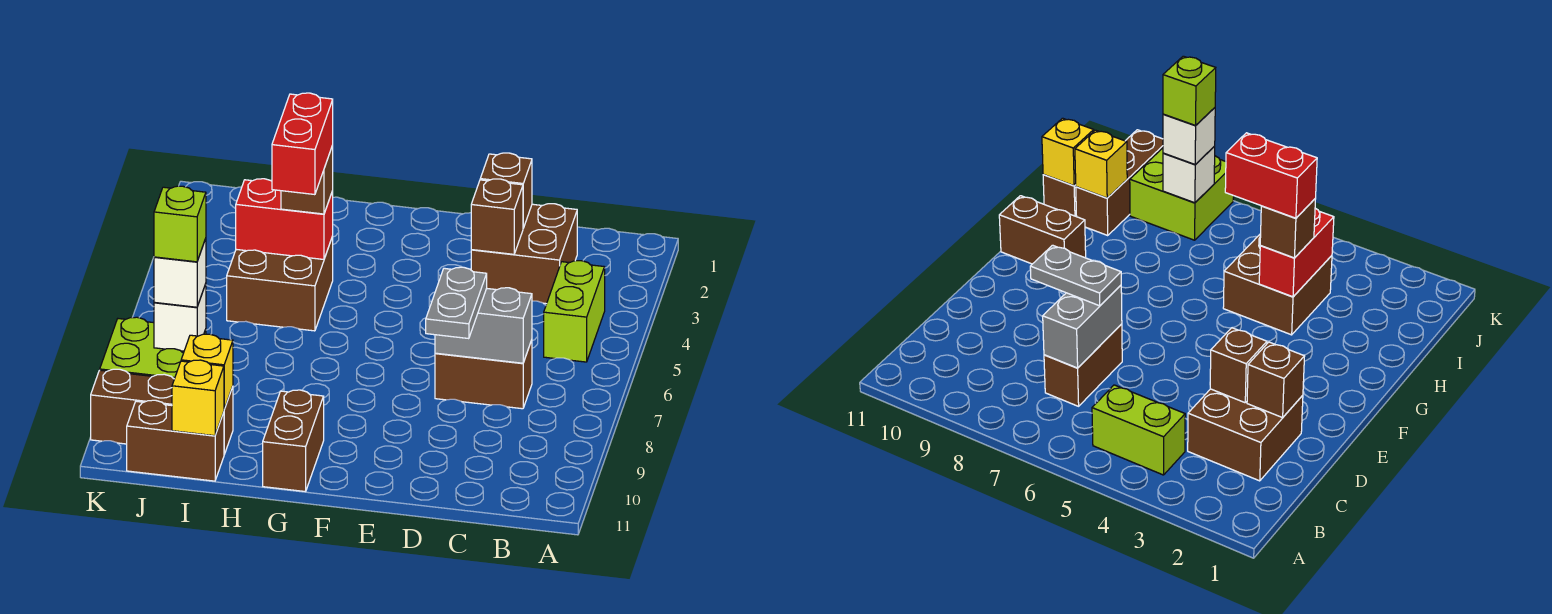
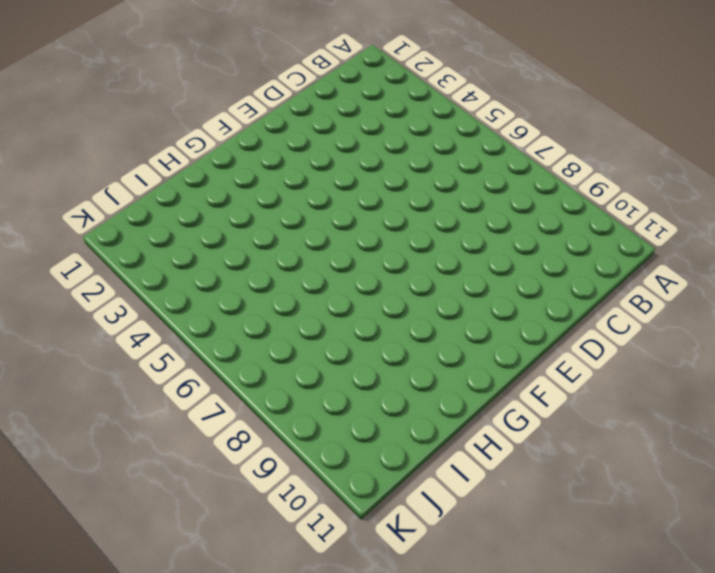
none -> lime brick B4:B5 level 1
none -> brown brick C2:D3 level 1
none -> brown brick C7:D7 level 1

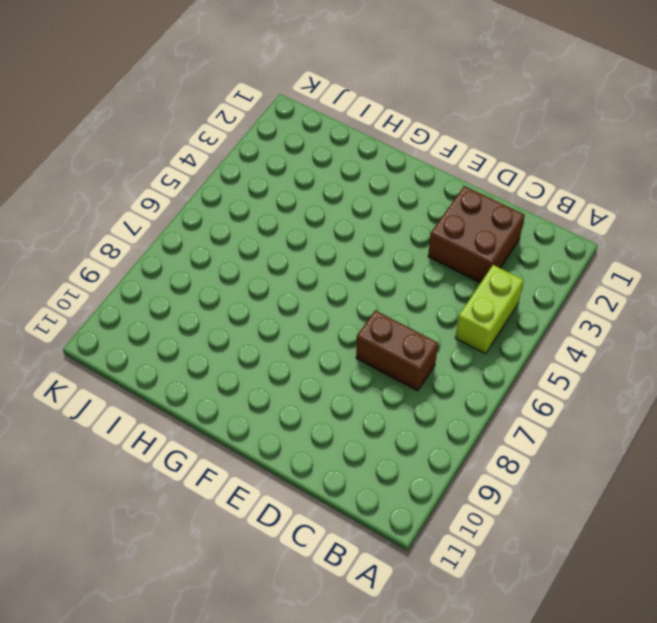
none -> brown brick G10:G11 level 1
none -> brown brick H4:I5 level 1
none -> brown brick I10:K10 level 1

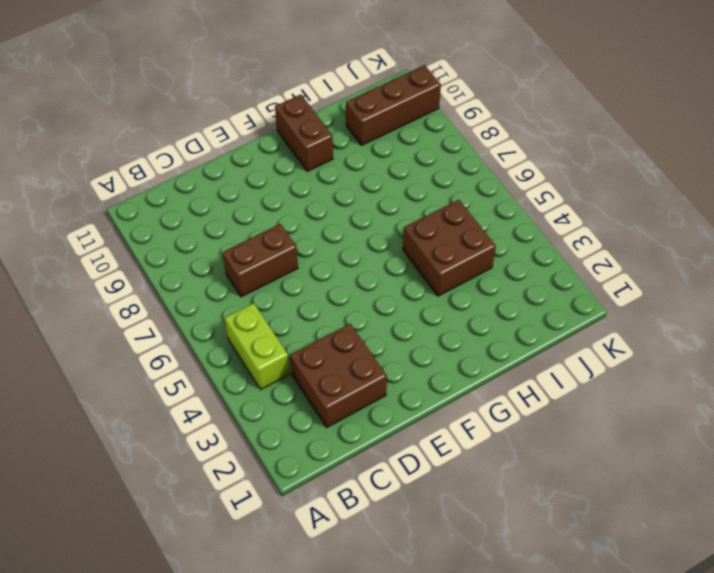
none -> brown brick I11:J11 level 1
none -> lime brick J8:K9 level 1
none -> grey brick C7:D7 level 2

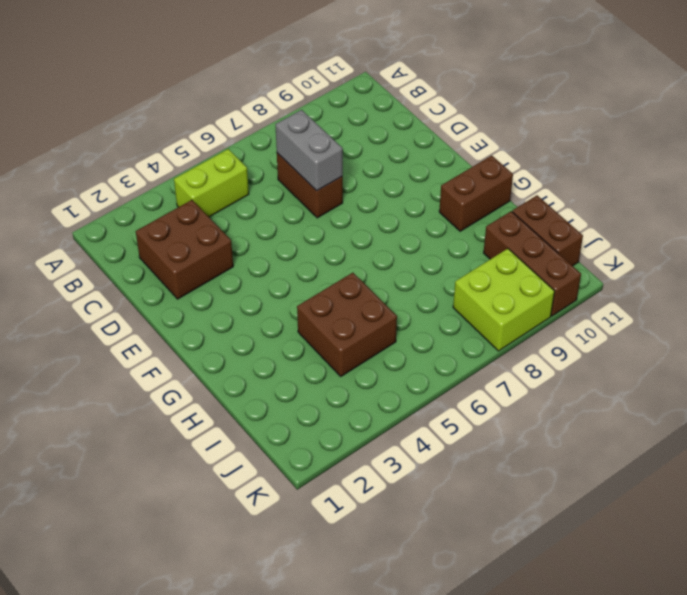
none -> brown brick D2 level 2
none -> brown brick D3 level 2
none -> red brick H4:I4 level 2

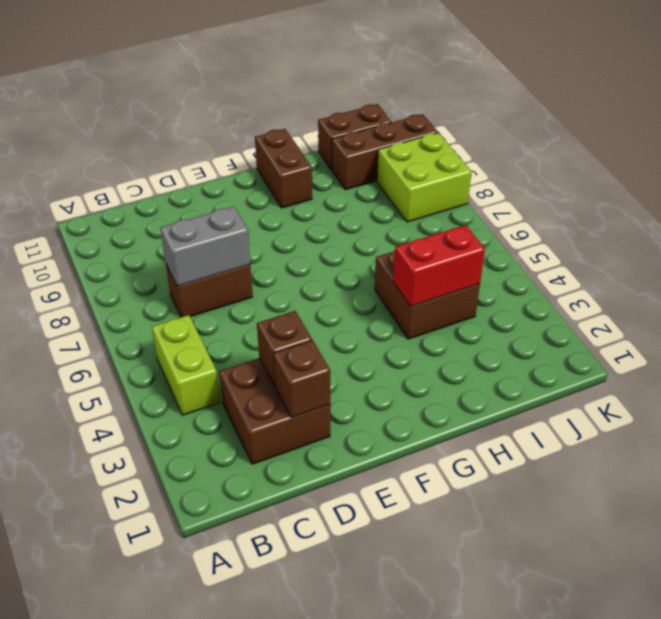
none -> yellow brick I10 level 2
none -> yellow brick I11 level 2
none -> white brick J8 level 2

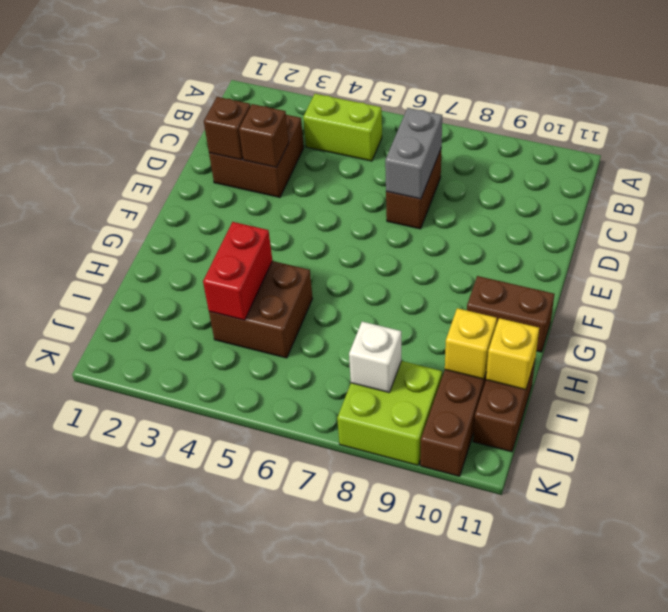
none -> grey plate D7:D8 level 3
none -> brown brick H4 level 3
none -> white brick J8 level 3

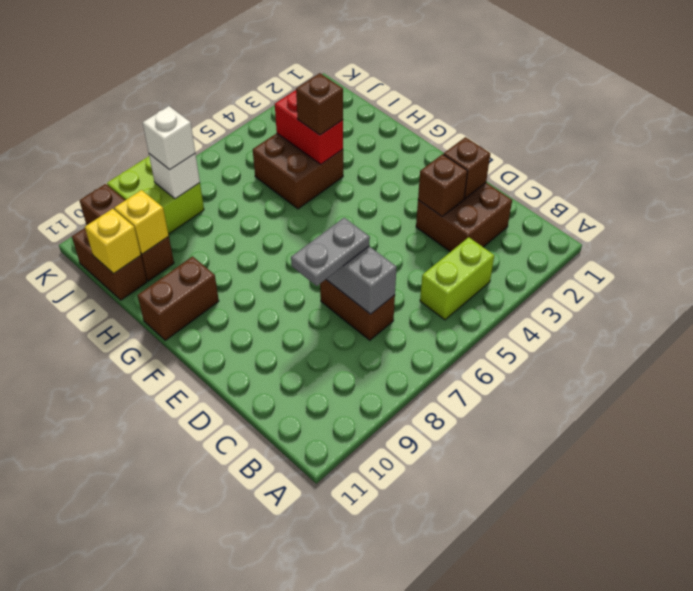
none -> red brick H4:H5 level 4
none -> lime brick J8 level 4

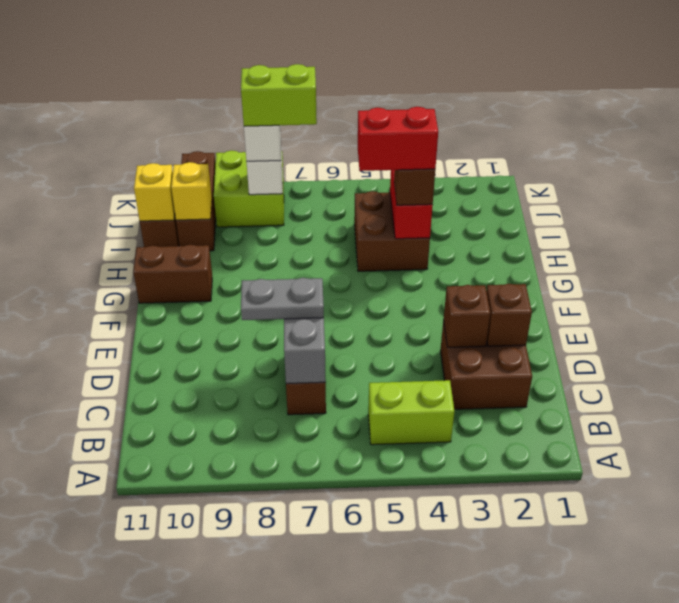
lime brick J7:J8 level 4 -> lime brick J8 level 4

THE PROBLEM. All that is needed is a number: how many lines in the data above contain the string "yellow".

WRITTEN ANSWER. 2